Dataset entries:

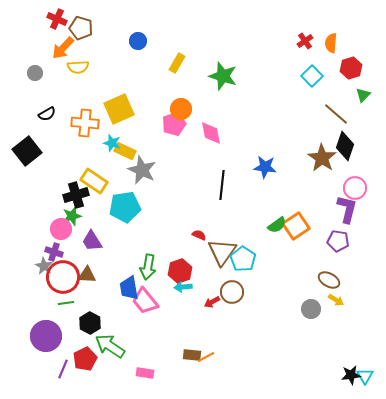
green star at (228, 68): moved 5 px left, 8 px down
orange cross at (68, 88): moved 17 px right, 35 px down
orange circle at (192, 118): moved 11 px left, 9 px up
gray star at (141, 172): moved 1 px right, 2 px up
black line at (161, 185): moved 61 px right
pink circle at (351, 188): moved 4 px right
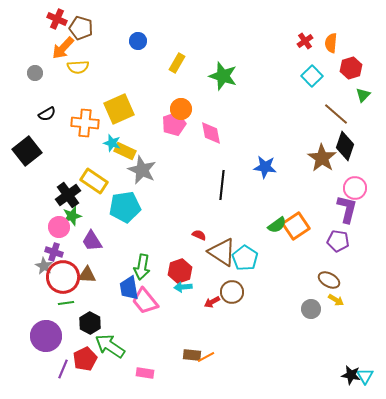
black cross at (76, 195): moved 8 px left; rotated 20 degrees counterclockwise
pink circle at (61, 229): moved 2 px left, 2 px up
brown triangle at (222, 252): rotated 32 degrees counterclockwise
cyan pentagon at (243, 259): moved 2 px right, 1 px up
green arrow at (148, 267): moved 6 px left
black star at (351, 375): rotated 18 degrees clockwise
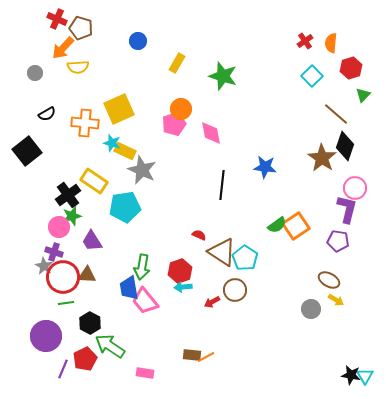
brown circle at (232, 292): moved 3 px right, 2 px up
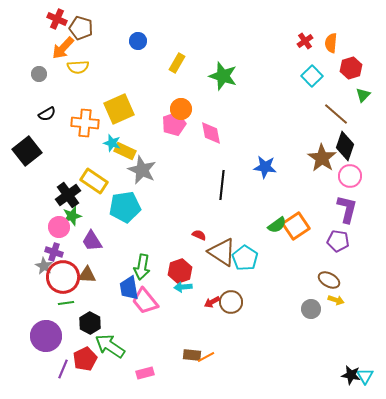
gray circle at (35, 73): moved 4 px right, 1 px down
pink circle at (355, 188): moved 5 px left, 12 px up
brown circle at (235, 290): moved 4 px left, 12 px down
yellow arrow at (336, 300): rotated 14 degrees counterclockwise
pink rectangle at (145, 373): rotated 24 degrees counterclockwise
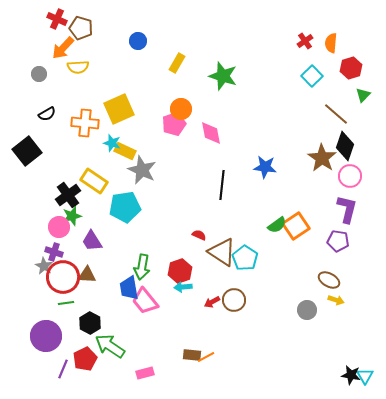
brown circle at (231, 302): moved 3 px right, 2 px up
gray circle at (311, 309): moved 4 px left, 1 px down
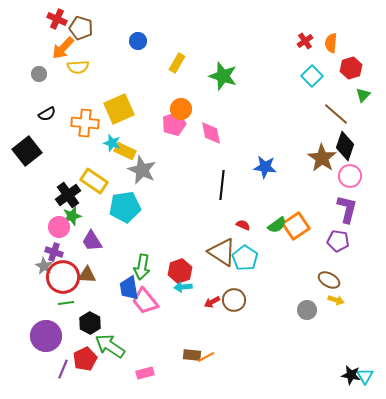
red semicircle at (199, 235): moved 44 px right, 10 px up
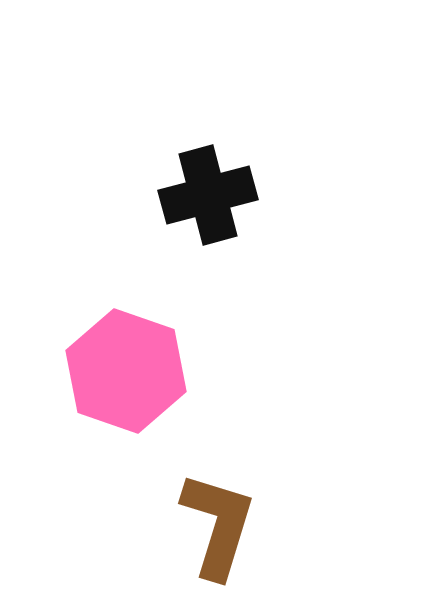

Written problem:
Please arrange the rows above as one numbered list covering all of them, skipping any blank lines. Leave the picture markers out of your answer.

Full output:
1. green star at (228, 68): moved 5 px left, 8 px down
2. orange cross at (68, 88): moved 17 px right, 35 px down
3. orange circle at (192, 118): moved 11 px left, 9 px up
4. gray star at (141, 172): moved 1 px right, 2 px up
5. black line at (161, 185): moved 61 px right
6. pink circle at (351, 188): moved 4 px right
7. black cross at (76, 195): moved 8 px left; rotated 20 degrees counterclockwise
8. pink circle at (61, 229): moved 2 px left, 2 px up
9. brown triangle at (222, 252): rotated 32 degrees counterclockwise
10. cyan pentagon at (243, 259): moved 2 px right, 1 px up
11. green arrow at (148, 267): moved 6 px left
12. black star at (351, 375): rotated 18 degrees clockwise
13. brown circle at (232, 292): moved 3 px right, 2 px up
14. gray circle at (35, 73): moved 4 px right, 1 px down
15. pink circle at (355, 188): moved 5 px left, 12 px up
16. brown circle at (235, 290): moved 4 px left, 12 px down
17. yellow arrow at (336, 300): rotated 14 degrees counterclockwise
18. pink rectangle at (145, 373): rotated 24 degrees counterclockwise
19. brown circle at (231, 302): moved 3 px right, 2 px up
20. gray circle at (311, 309): moved 4 px left, 1 px down
21. red semicircle at (199, 235): moved 44 px right, 10 px up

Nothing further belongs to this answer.